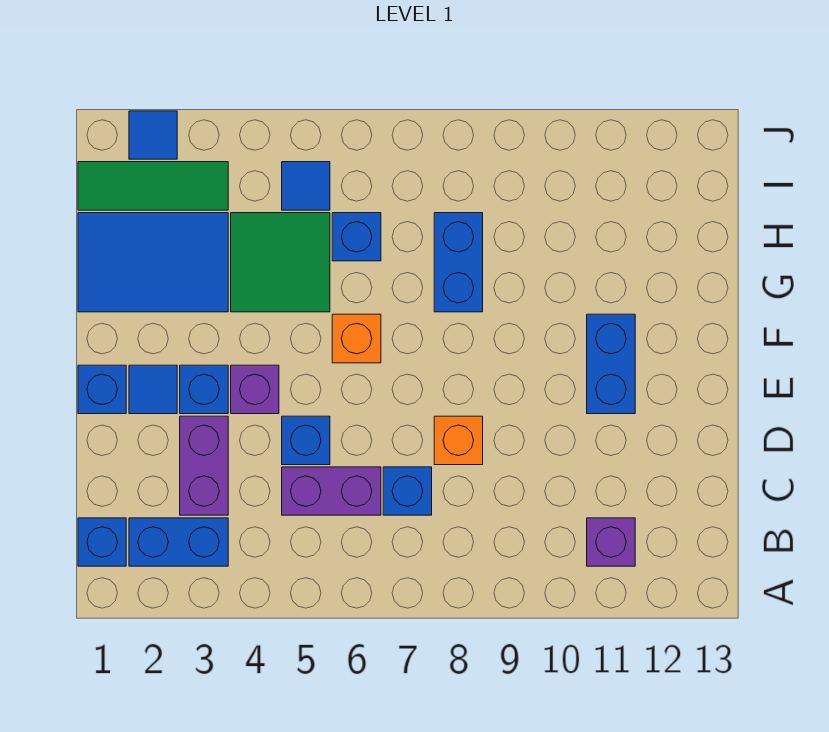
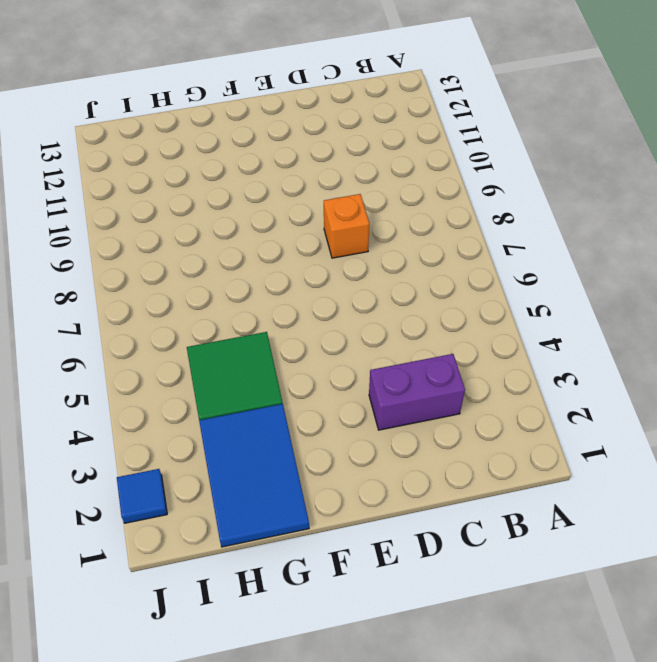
none -> blue brick B1 level 1
none -> blue brick B2:B3 level 1
none -> purple brick B11 level 1

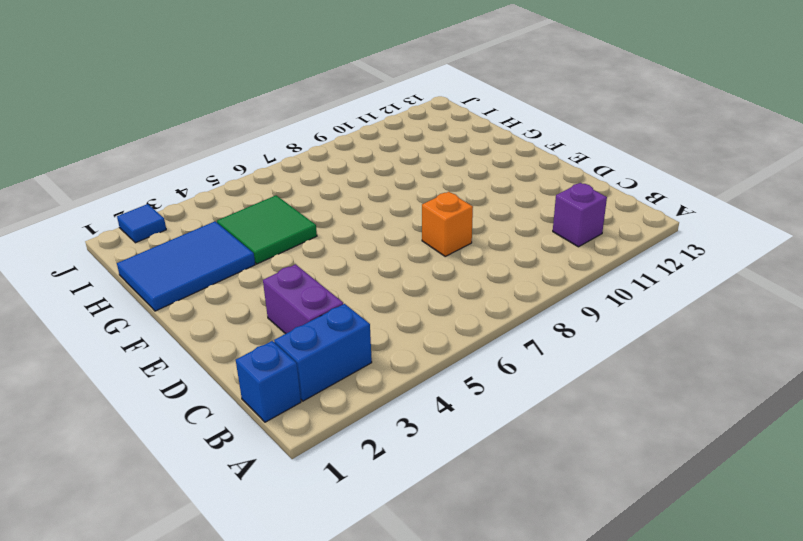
none -> purple brick C5:C6 level 1
none -> blue brick C7 level 1
none -> blue brick D5 level 1

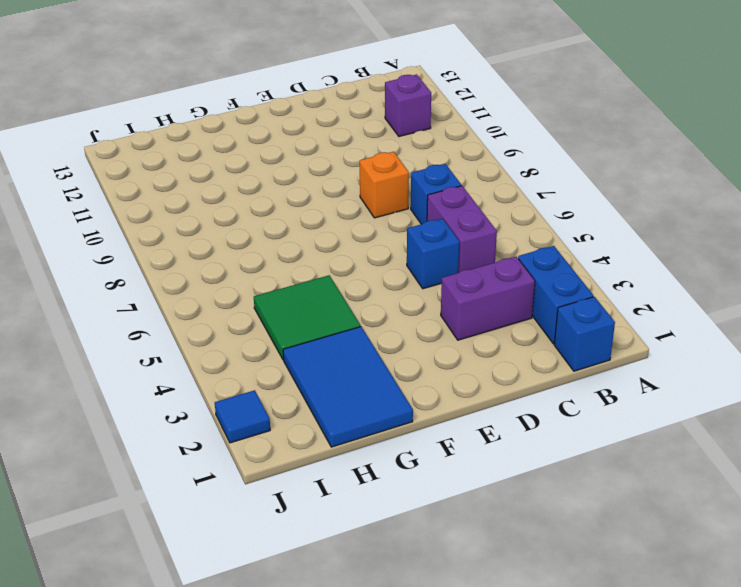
none -> blue brick E1 level 1
none -> blue tile E2 level 1
none -> blue brick E3 level 1

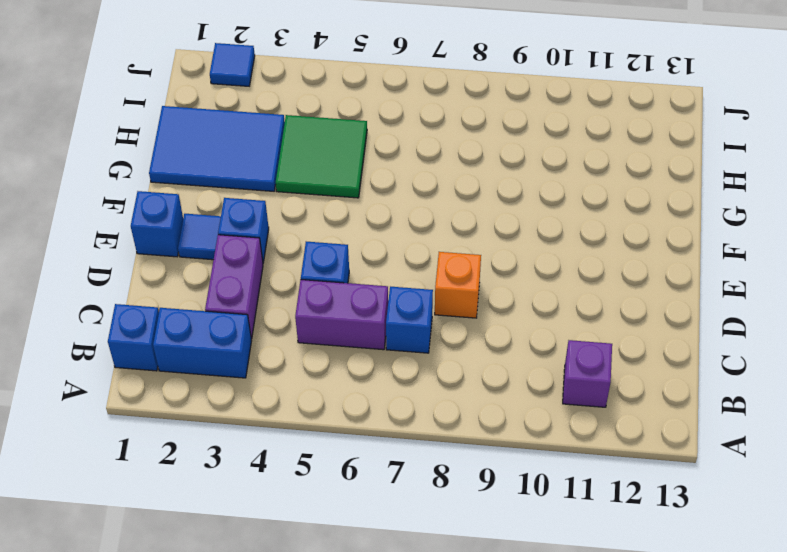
none -> purple brick E4 level 1
none -> blue brick E11:F11 level 1
none -> orange brick F6 level 1

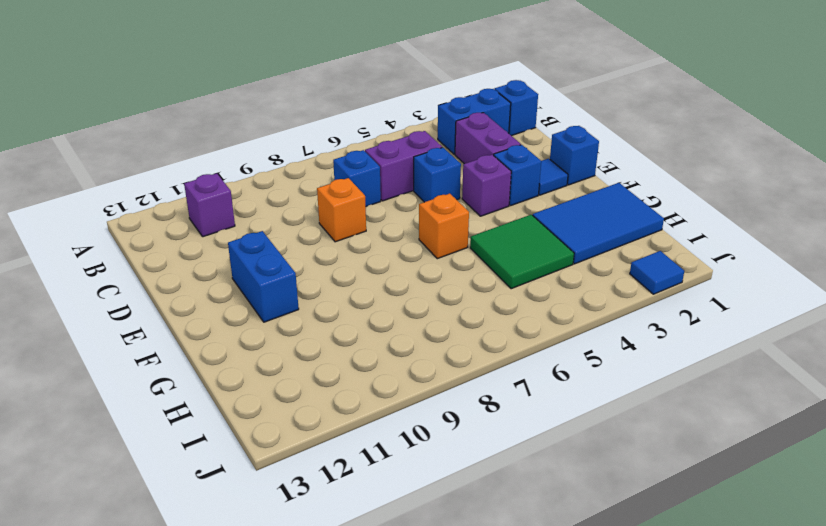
none -> blue brick G8:H8 level 1
none -> blue brick H6 level 1
none -> green tile I1:I3 level 1

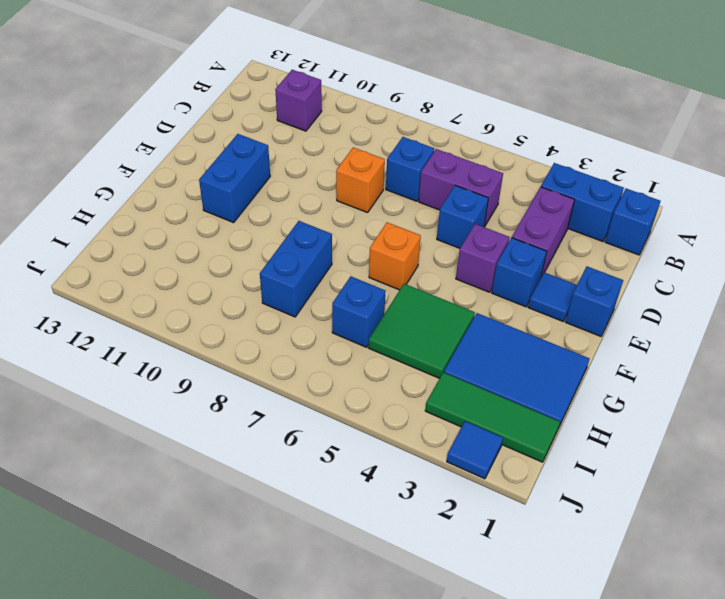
none -> blue tile I5 level 1

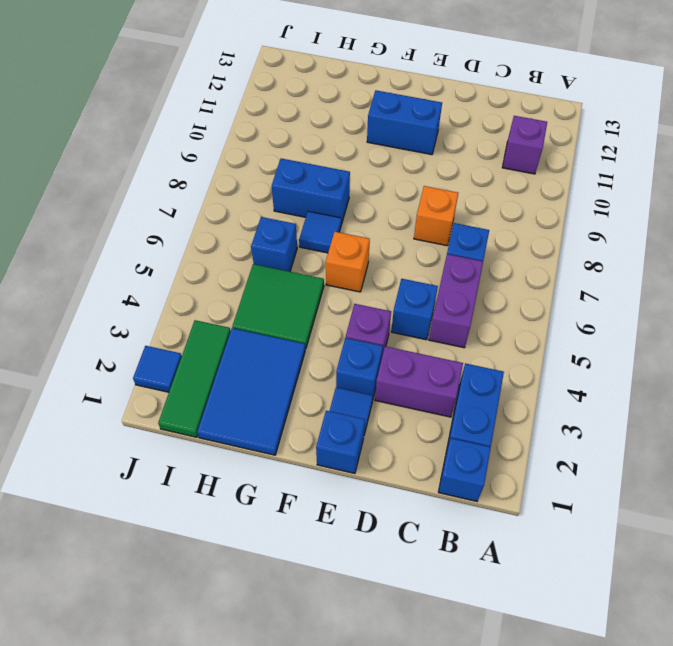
blue tile G7 level 1 -> blue tile I5 level 1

# # #

# Your instructions
Output exactly the lines from the one containing "none -> blue brick D5 level 1" through the last line of the records above, both included, and leave out the pictures.

# Answer space
none -> blue brick D5 level 1

none -> blue brick E1 level 1
none -> blue tile E2 level 1
none -> blue brick E3 level 1

none -> purple brick E4 level 1
none -> blue brick E11:F11 level 1
none -> orange brick F6 level 1

none -> blue brick G8:H8 level 1
none -> blue brick H6 level 1
none -> green tile I1:I3 level 1

none -> blue tile I5 level 1

blue tile G7 level 1 -> blue tile I5 level 1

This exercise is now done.